Instructions to follow
In this exercise, print only the lines from the line with "lime cone A5 level 2 -> red cone A5 level 2" to the last line of the data below, inclusive. Any pictures should be left out.

(Beginning of Material provided)

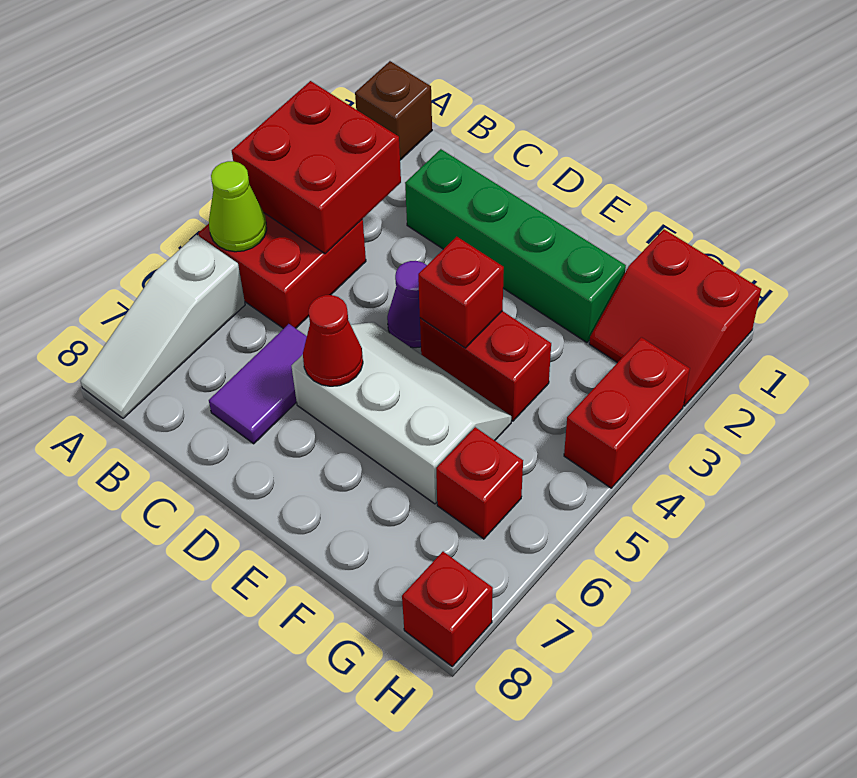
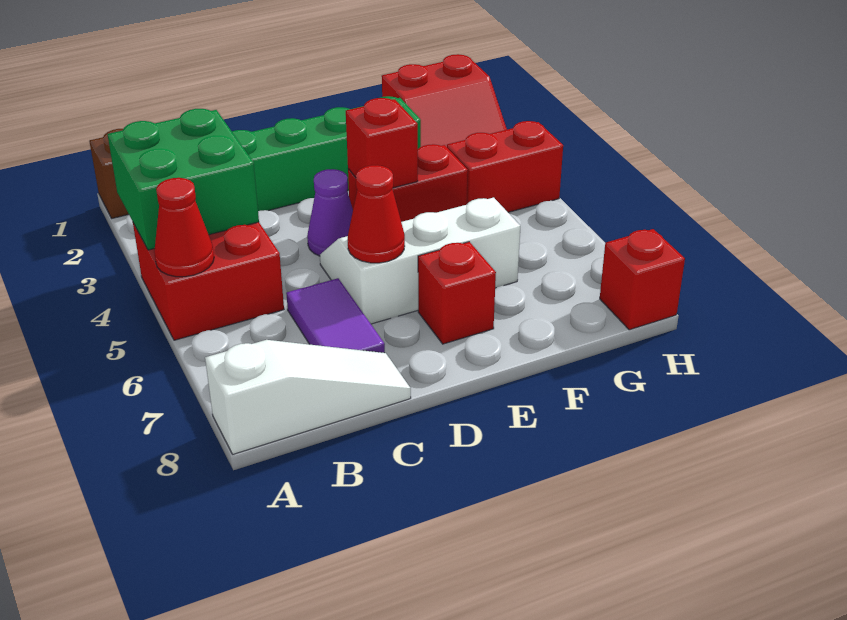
red brick A3:B4 level 2 -> green brick A3:B4 level 2
lime cone A5 level 2 -> red cone A5 level 2
white slope A6:A8 level 1 top 6 -> white slope A8:C8 level 1 top A
red brick G6 level 1 -> red brick E7 level 1
red brick H3:H4 level 1 -> red brick G4:H4 level 1

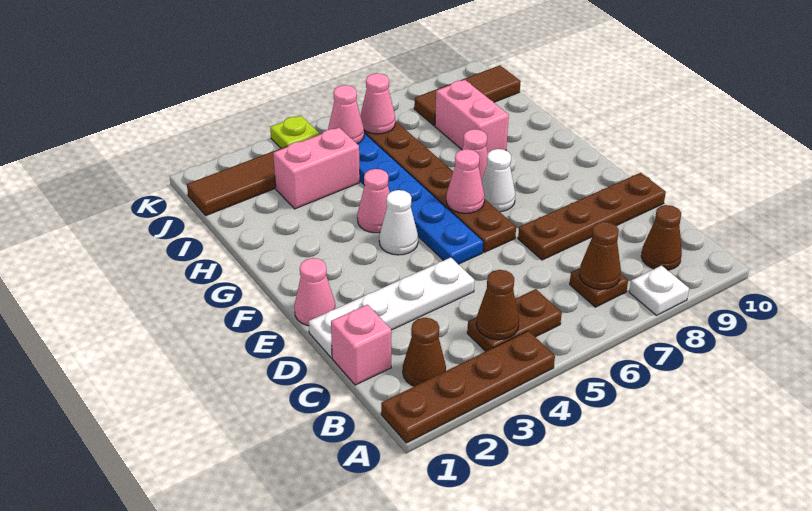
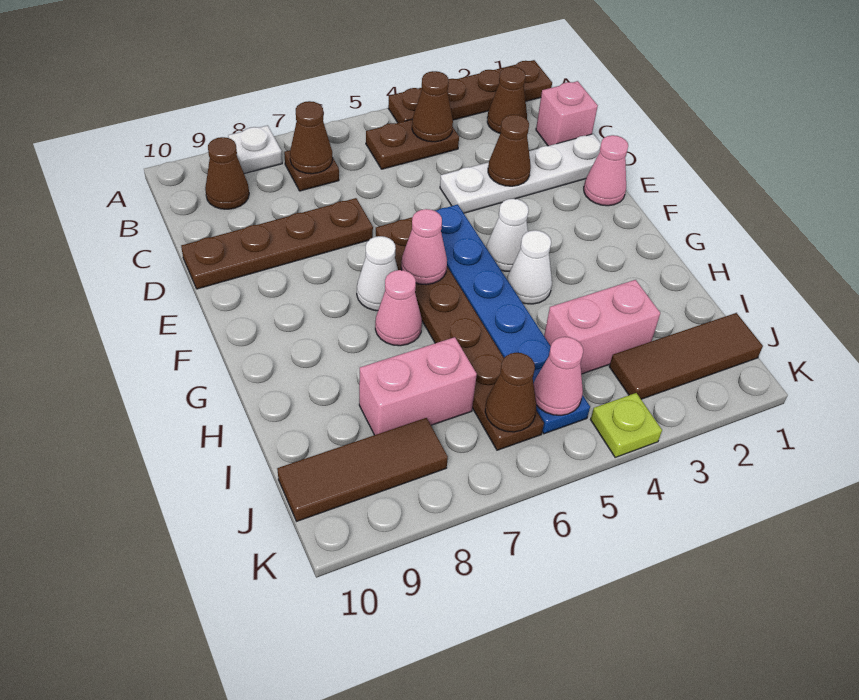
none -> brown cone D3 level 2
pink cone G4 level 1 -> white cone G4 level 1
pink brick H8:I8 level 1 -> pink brick I7:I8 level 1
pink cone J6 level 2 -> brown cone J6 level 2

(End of Material provided)

Output
lime cone A5 level 2 -> red cone A5 level 2
white slope A6:A8 level 1 top 6 -> white slope A8:C8 level 1 top A
red brick G6 level 1 -> red brick E7 level 1
red brick H3:H4 level 1 -> red brick G4:H4 level 1

none -> brown cone D3 level 2
pink cone G4 level 1 -> white cone G4 level 1
pink brick H8:I8 level 1 -> pink brick I7:I8 level 1
pink cone J6 level 2 -> brown cone J6 level 2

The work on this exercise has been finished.